→ **Goal of the exercise**: Only lines containing "degrees" belong in the answer, each copied from the entries below.

→ **The data**:
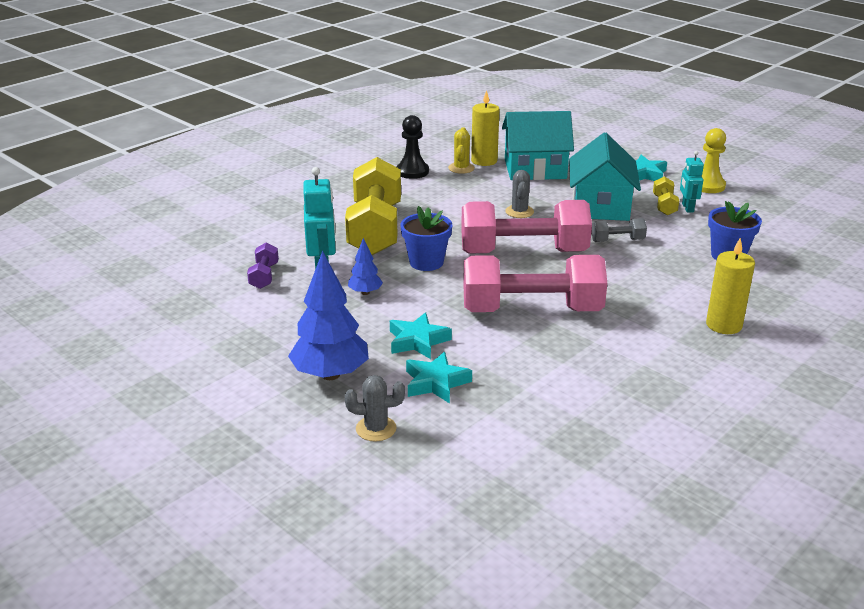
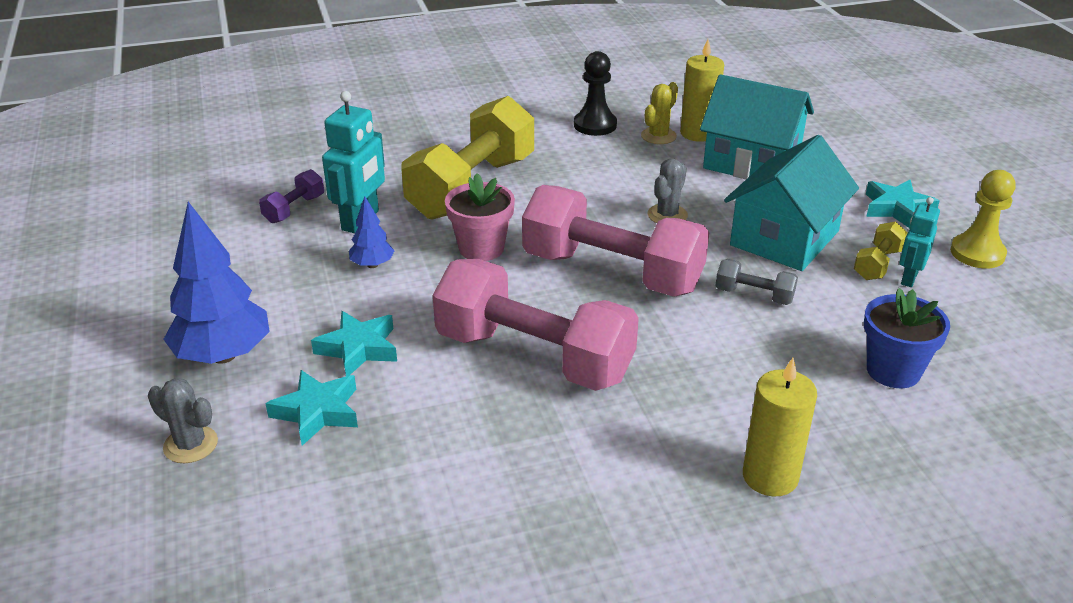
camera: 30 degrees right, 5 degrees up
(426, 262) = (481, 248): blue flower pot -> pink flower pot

...

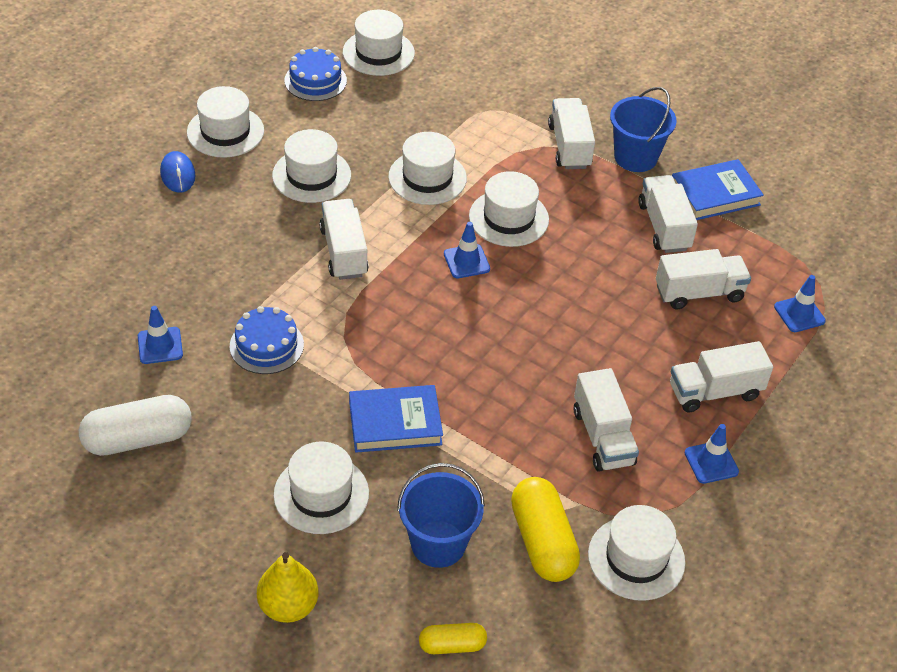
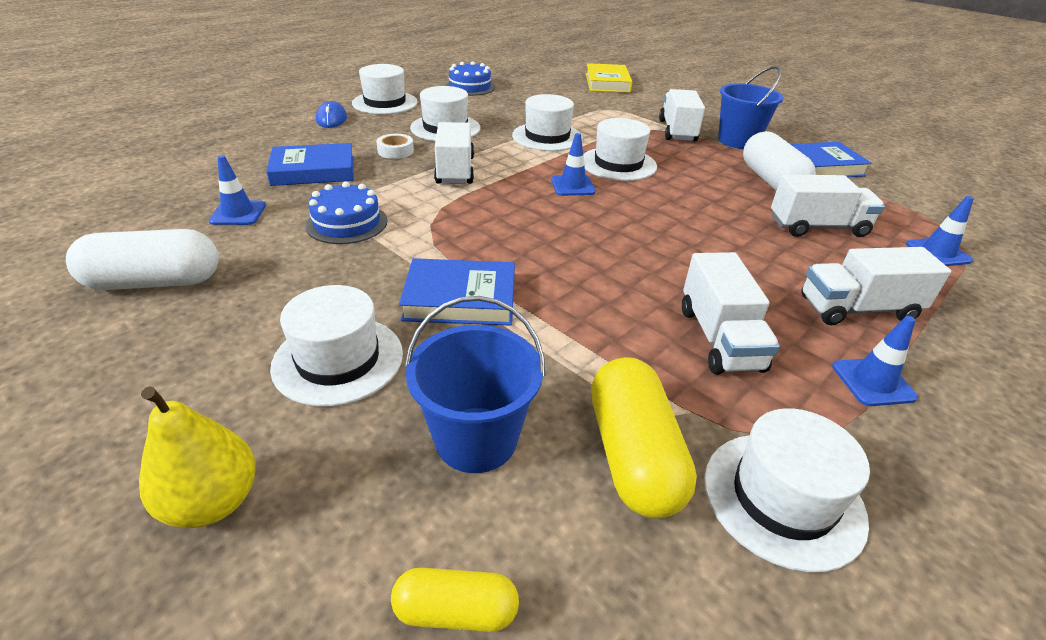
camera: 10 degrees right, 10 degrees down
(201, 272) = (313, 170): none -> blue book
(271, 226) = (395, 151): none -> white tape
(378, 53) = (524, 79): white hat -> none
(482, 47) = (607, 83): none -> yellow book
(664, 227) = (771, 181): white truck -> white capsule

→ **Answer below**:
camera: 30 degrees right, 5 degrees up
camera: 10 degrees right, 10 degrees down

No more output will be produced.